## Task
Return the whole listing exactly, omitting the pictures.

## Recorded information
◇ ◇ ◇ ◇ ◇

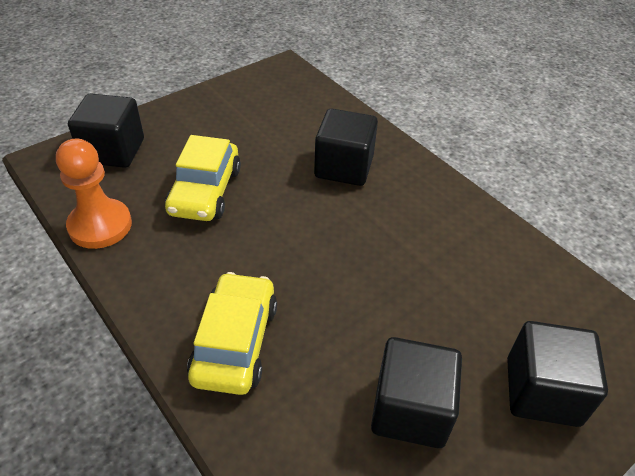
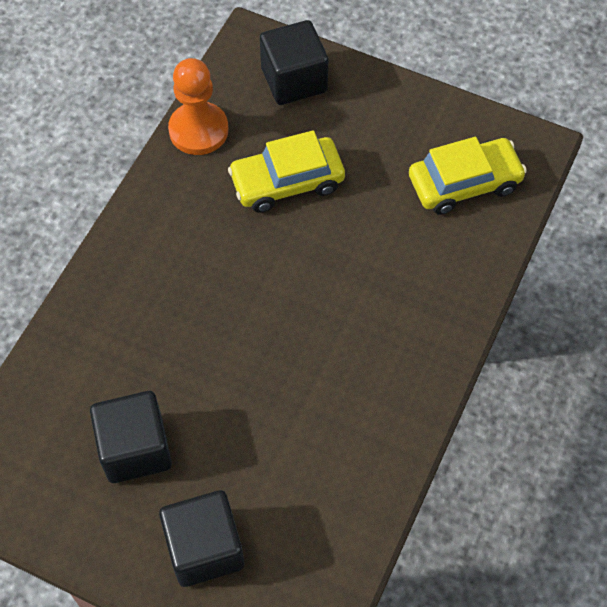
camera: 65 degrees right, 15 degrees up
yellow car [187,272,277,395] -> yellow car moved to [409,137,527,215]
black cube [314,109,378,186] -> none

◇ ◇ ◇ ◇ ◇

## Answer space
camera: 65 degrees right, 15 degrees up
yellow car [187,272,277,395] -> yellow car moved to [409,137,527,215]
black cube [314,109,378,186] -> none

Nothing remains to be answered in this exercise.